Aim of the task.
Restate every line of the data word for word, except for the images.

Data provided.
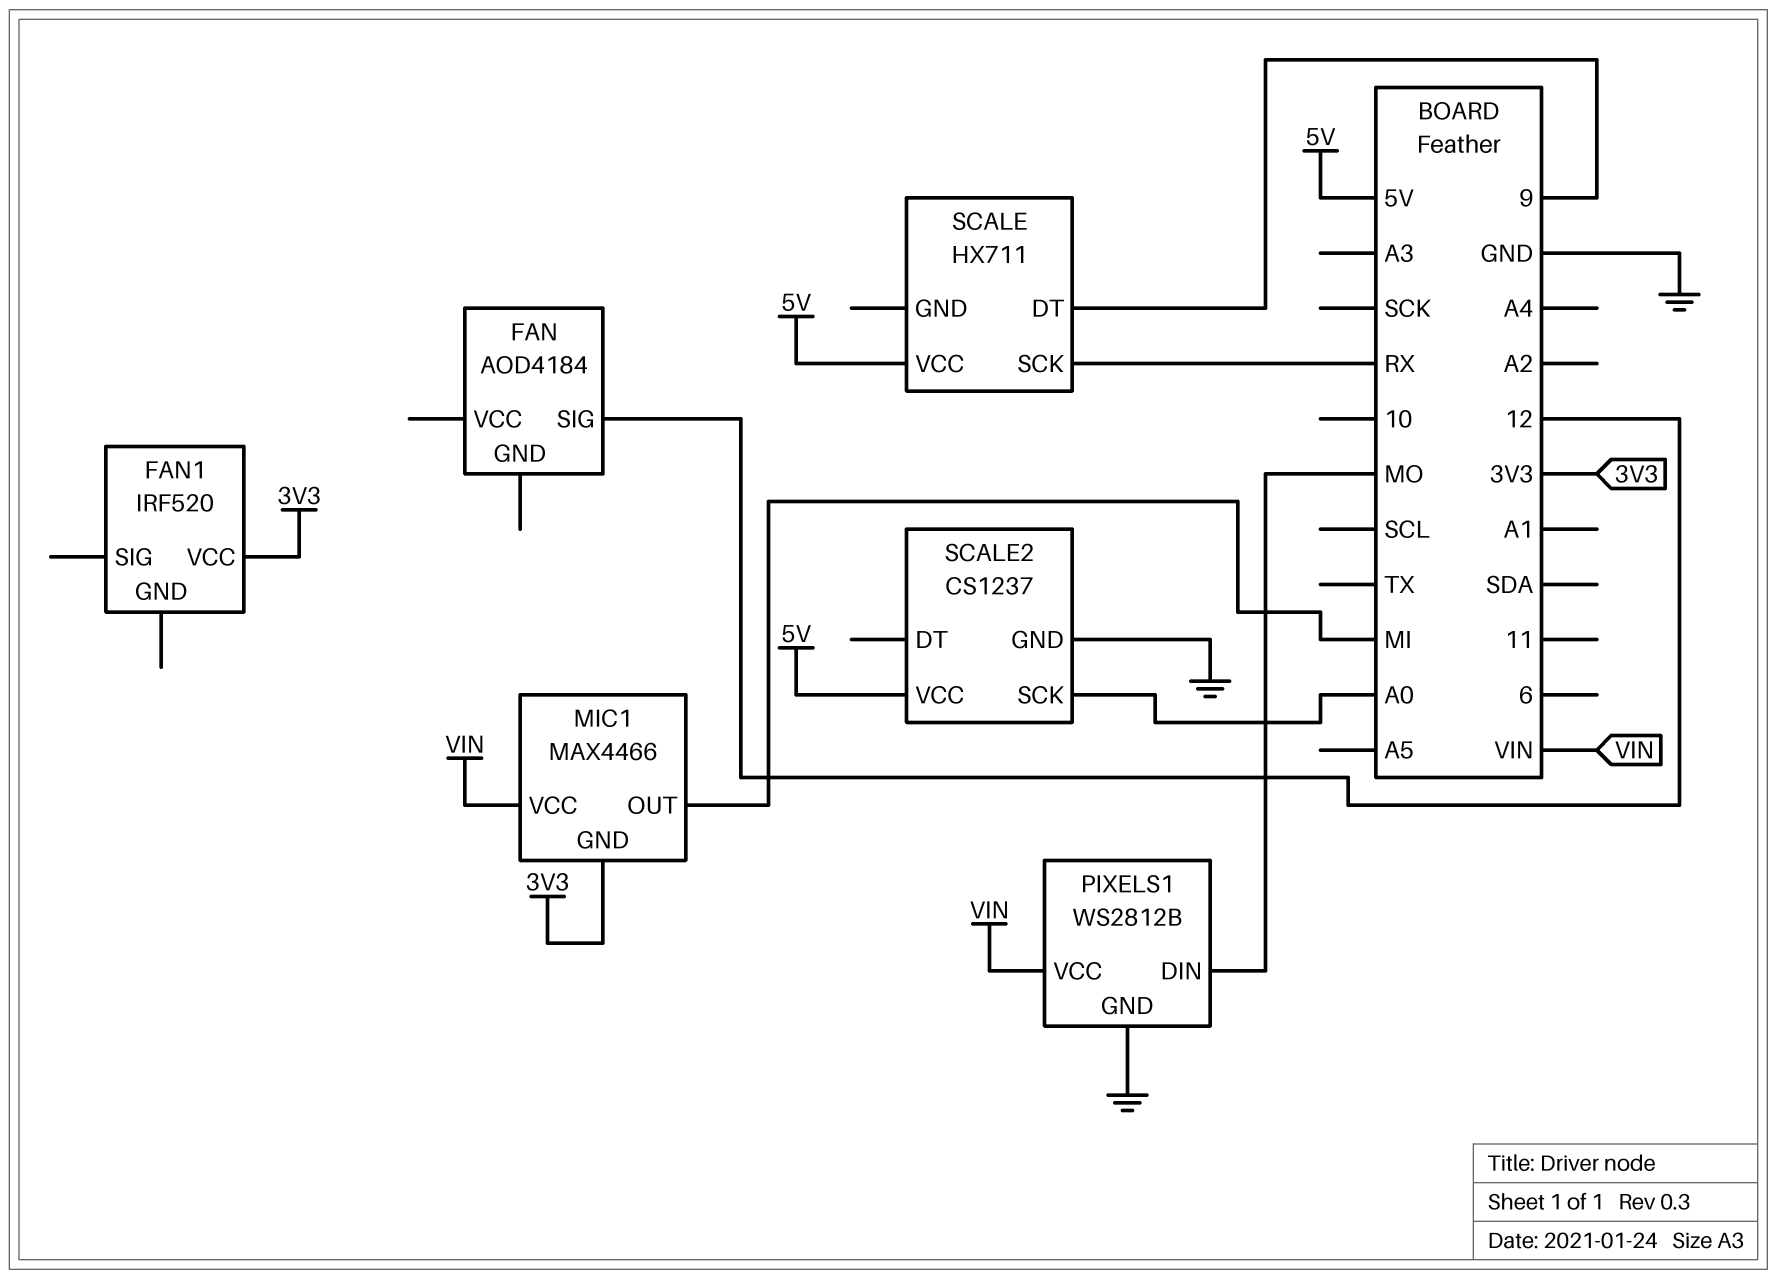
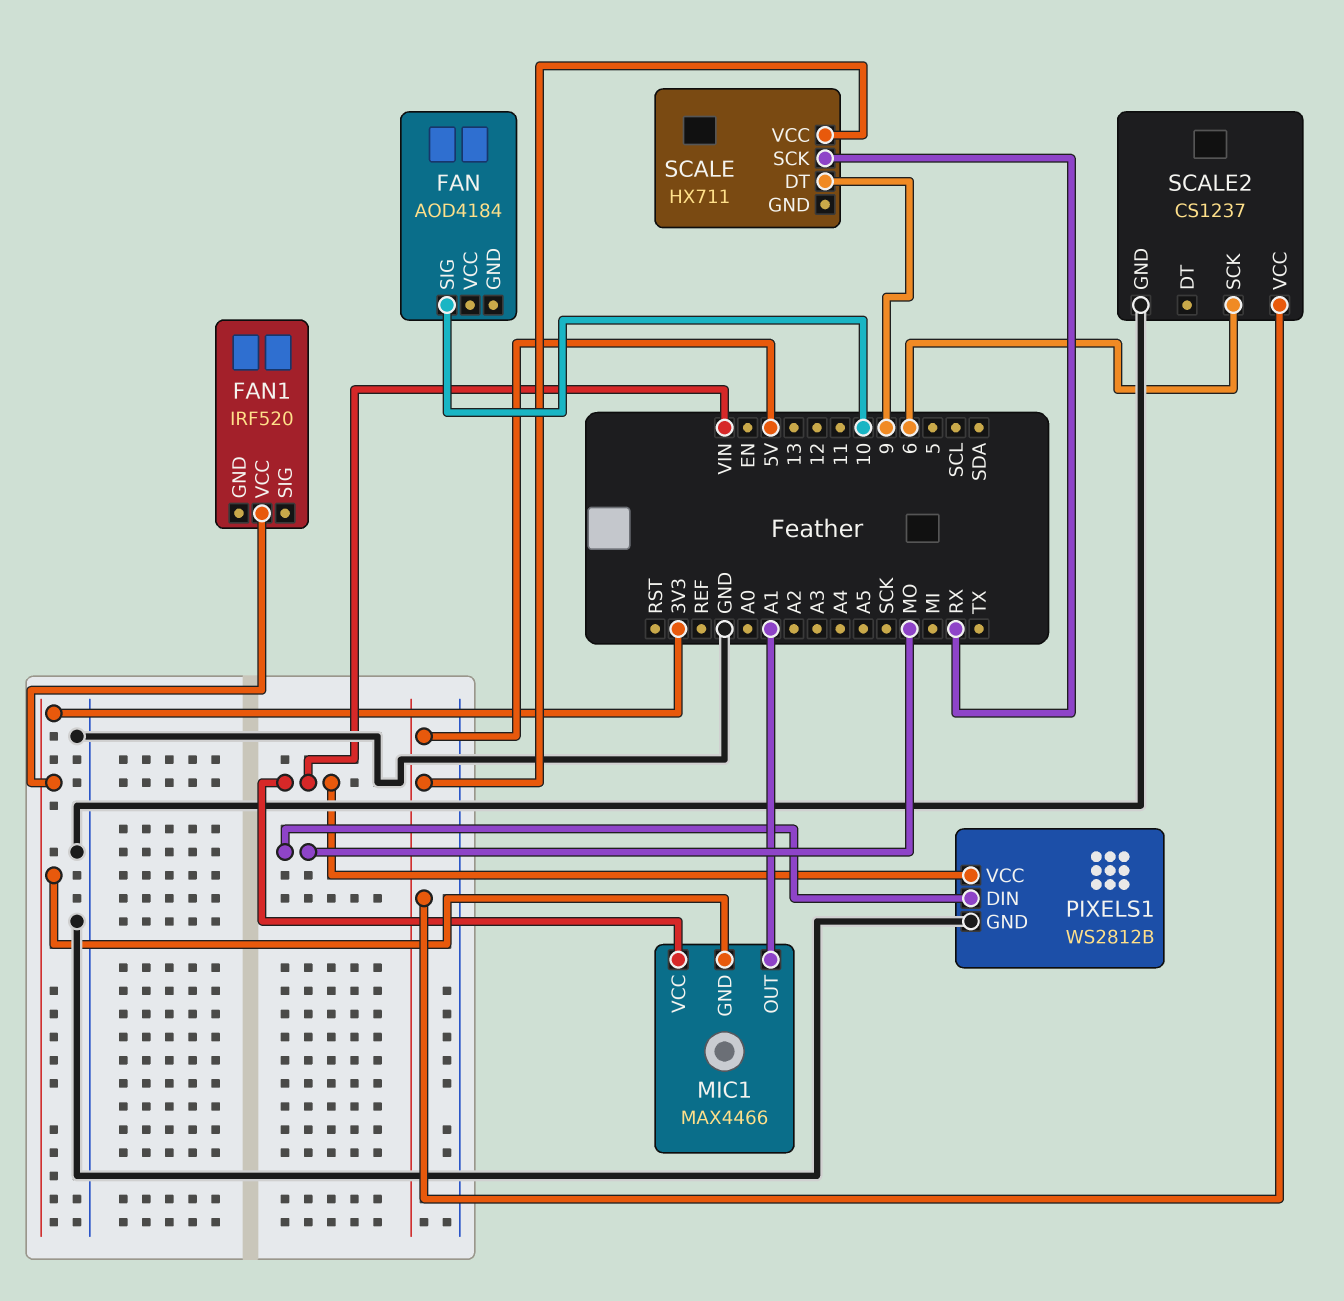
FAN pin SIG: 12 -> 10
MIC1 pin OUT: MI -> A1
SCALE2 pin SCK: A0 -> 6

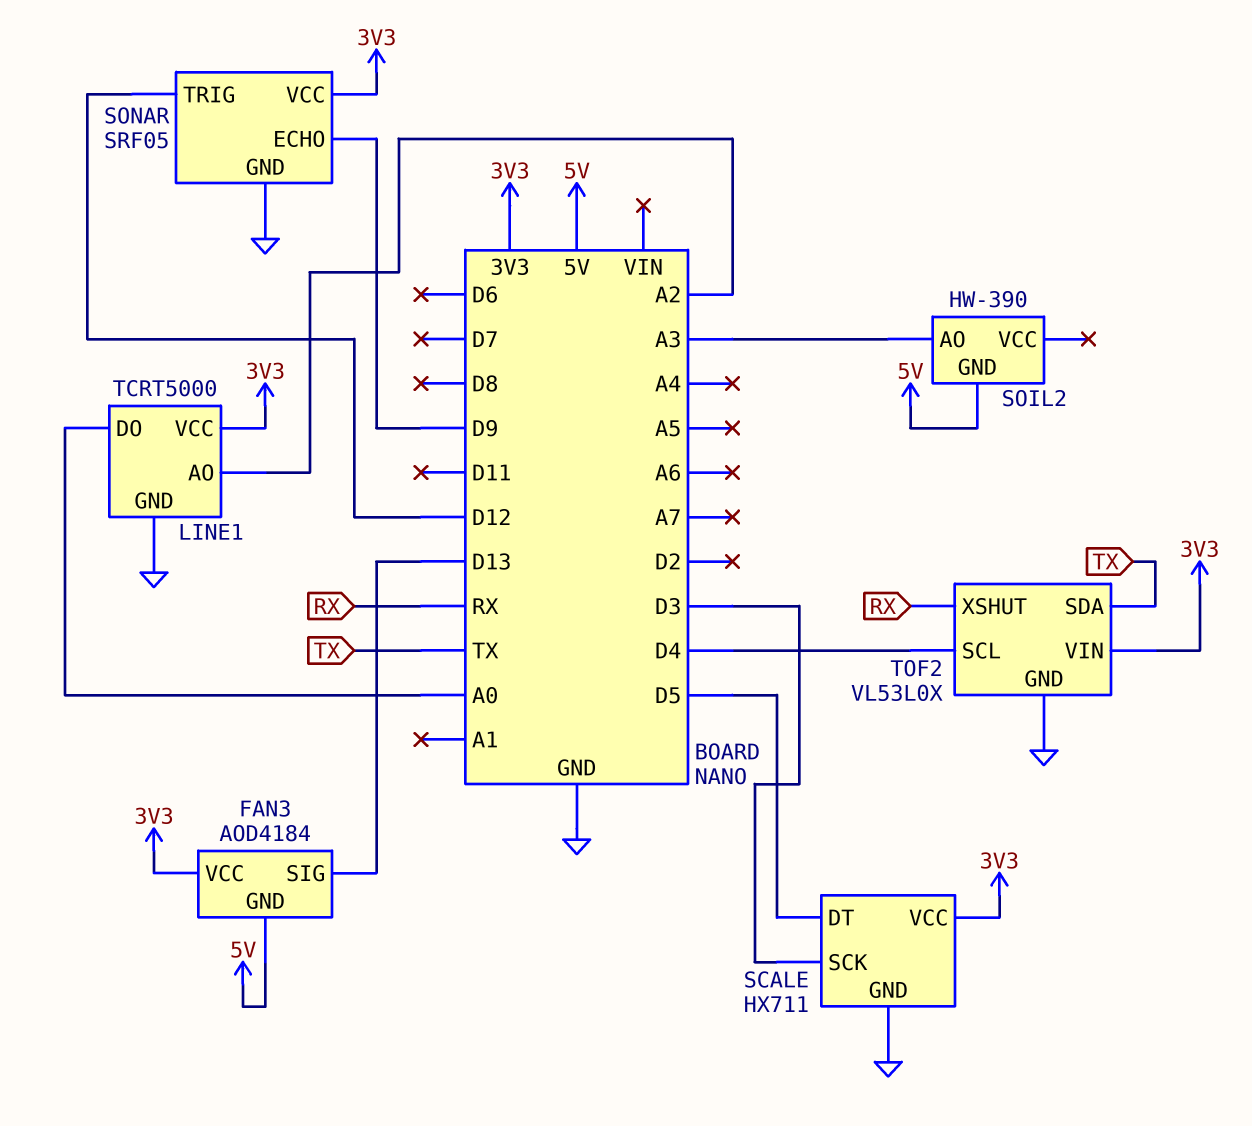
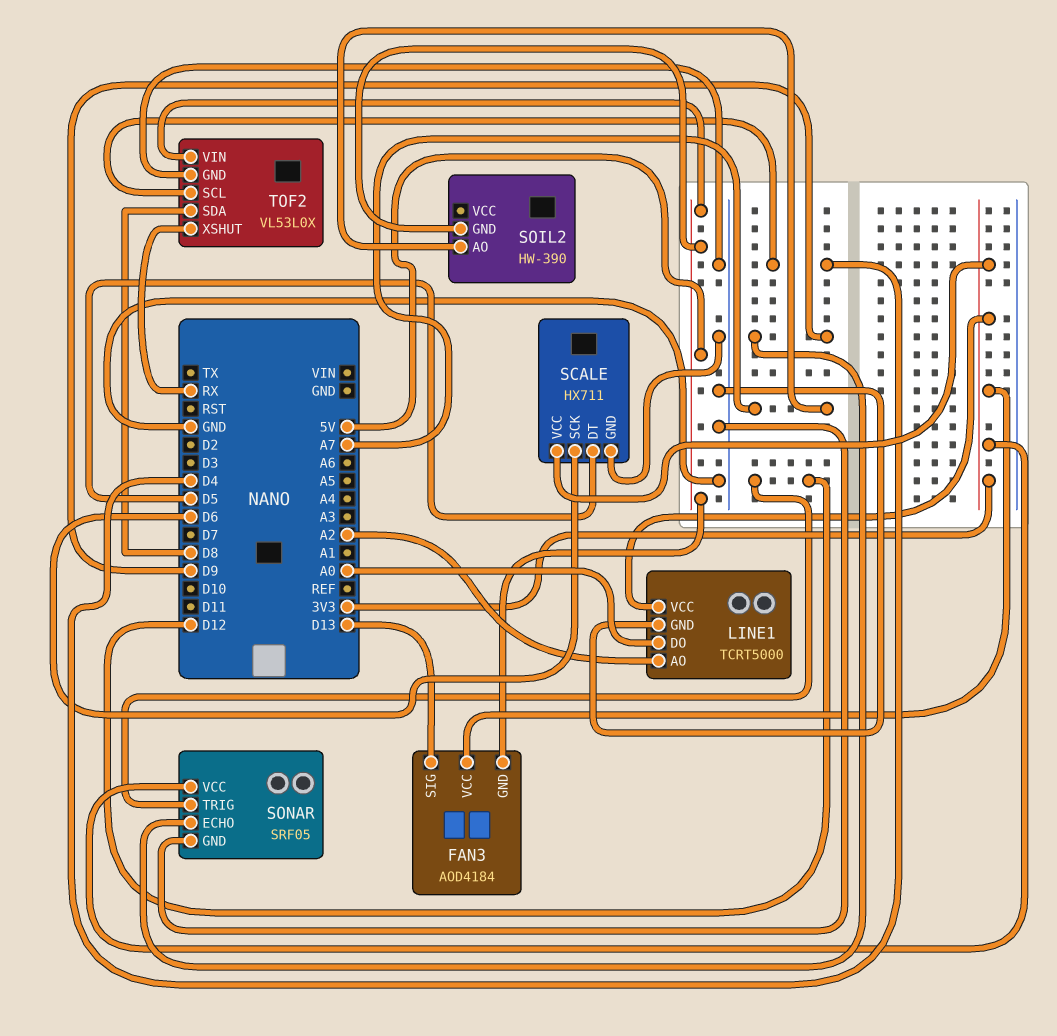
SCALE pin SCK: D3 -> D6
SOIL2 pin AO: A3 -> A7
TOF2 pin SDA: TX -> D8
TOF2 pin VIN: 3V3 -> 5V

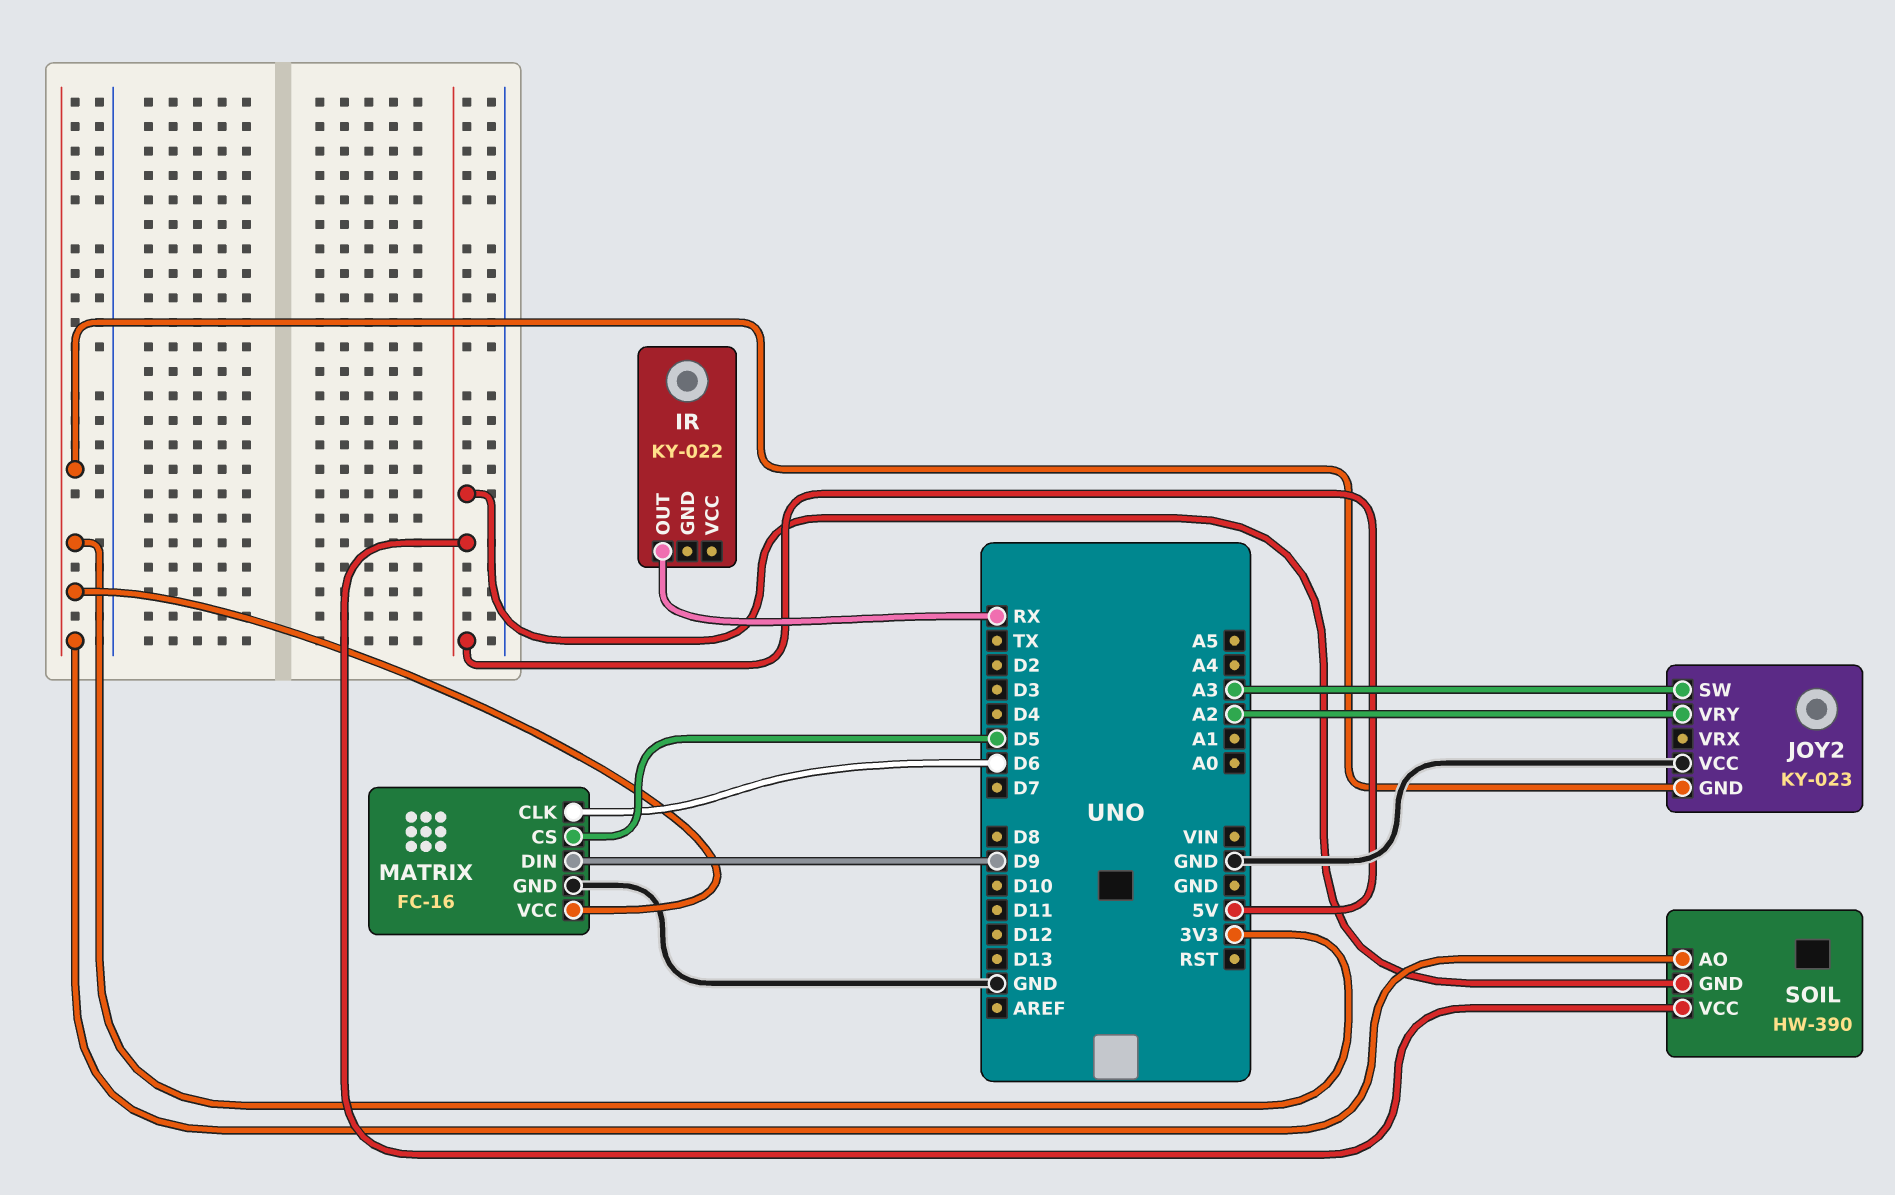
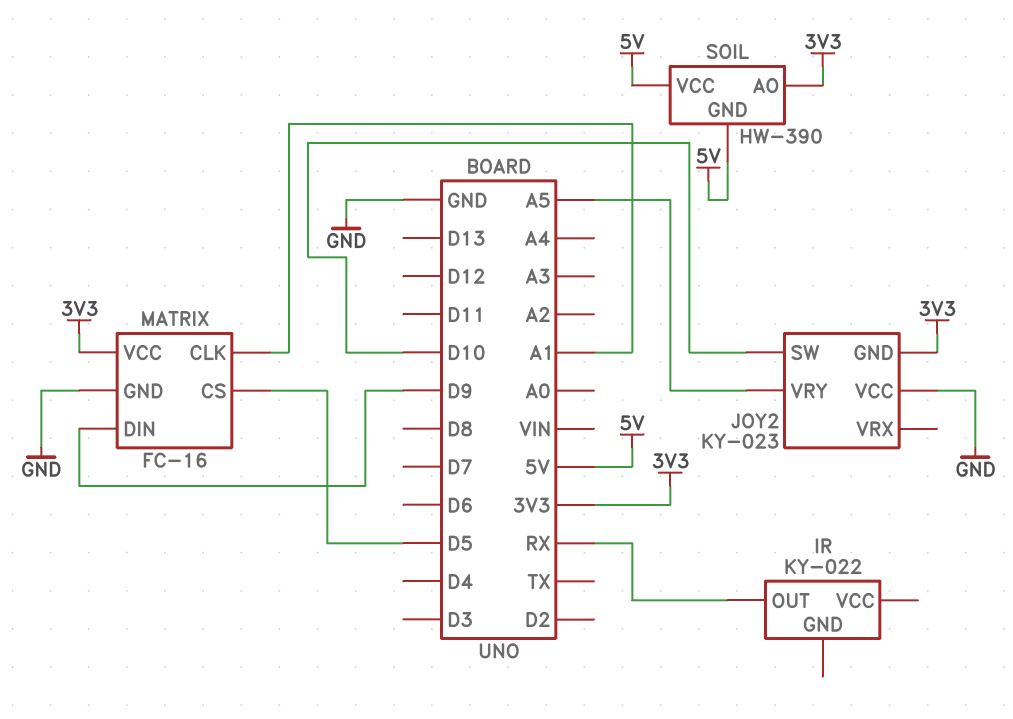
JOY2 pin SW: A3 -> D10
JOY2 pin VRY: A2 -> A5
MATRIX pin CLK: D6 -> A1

Exercise response.
FAN pin SIG: 12 -> 10
MIC1 pin OUT: MI -> A1
SCALE2 pin SCK: A0 -> 6

SCALE pin SCK: D3 -> D6
SOIL2 pin AO: A3 -> A7
TOF2 pin SDA: TX -> D8
TOF2 pin VIN: 3V3 -> 5V

JOY2 pin SW: A3 -> D10
JOY2 pin VRY: A2 -> A5
MATRIX pin CLK: D6 -> A1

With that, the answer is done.